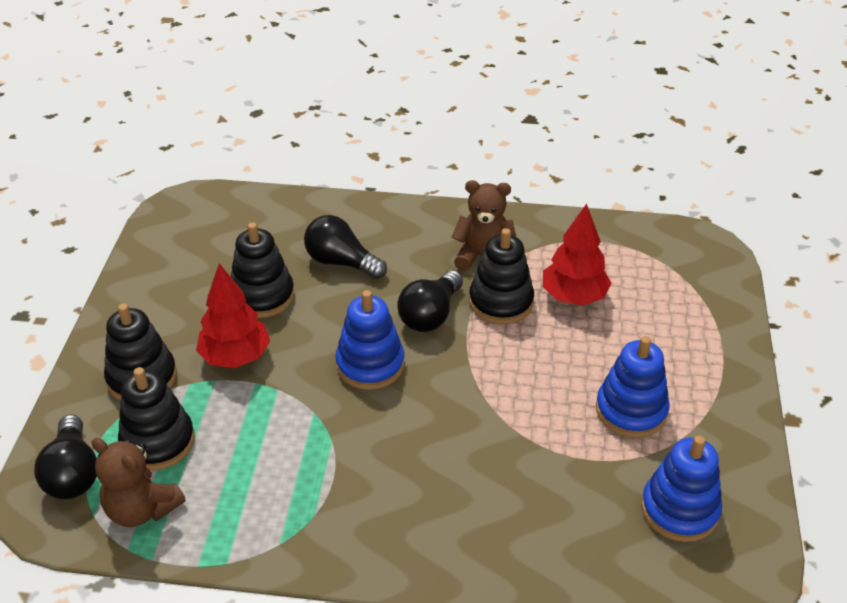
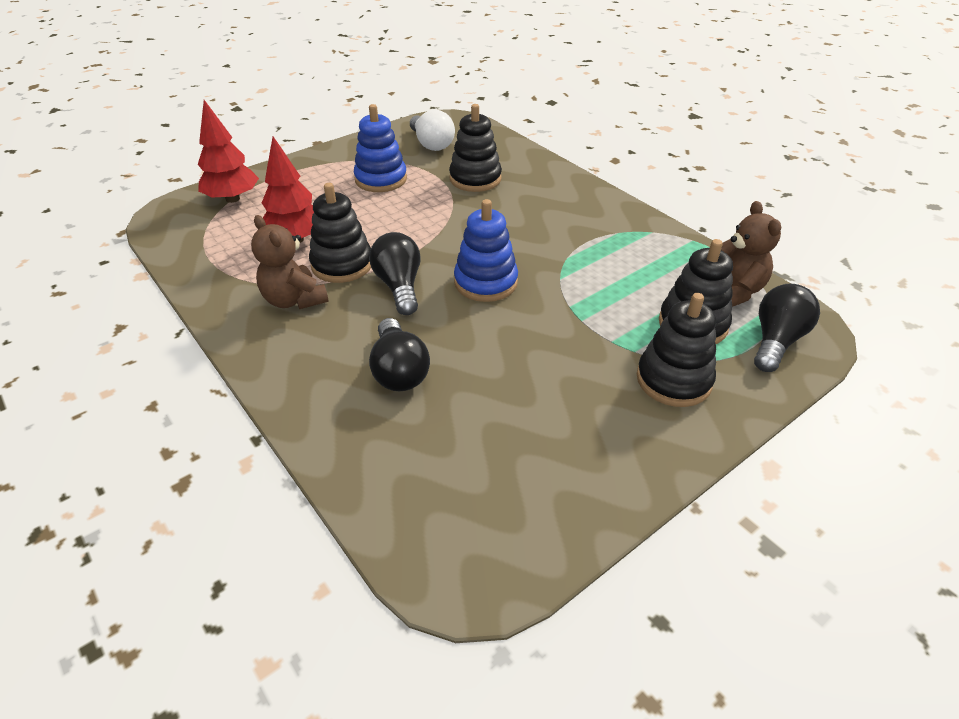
camera: 135 degrees left, 0 degrees up
(236, 356) = (578, 348): red tree -> red tree (232, 199)
(262, 296) = (502, 386): black stacking toy -> black stacking toy (475, 179)
(430, 315) = (399, 286): black light bulb -> black light bulb turned 90 degrees counterclockwise
(679, 509) = (431, 144): blue stacking toy -> white light bulb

YOUR INSTRUCTIONS: Please output the material as written, apart from the images.

FINISHED EXERCISE:
camera: 135 degrees left, 0 degrees up
(236, 356) = (578, 348): red tree -> red tree (232, 199)
(262, 296) = (502, 386): black stacking toy -> black stacking toy (475, 179)
(430, 315) = (399, 286): black light bulb -> black light bulb turned 90 degrees counterclockwise
(679, 509) = (431, 144): blue stacking toy -> white light bulb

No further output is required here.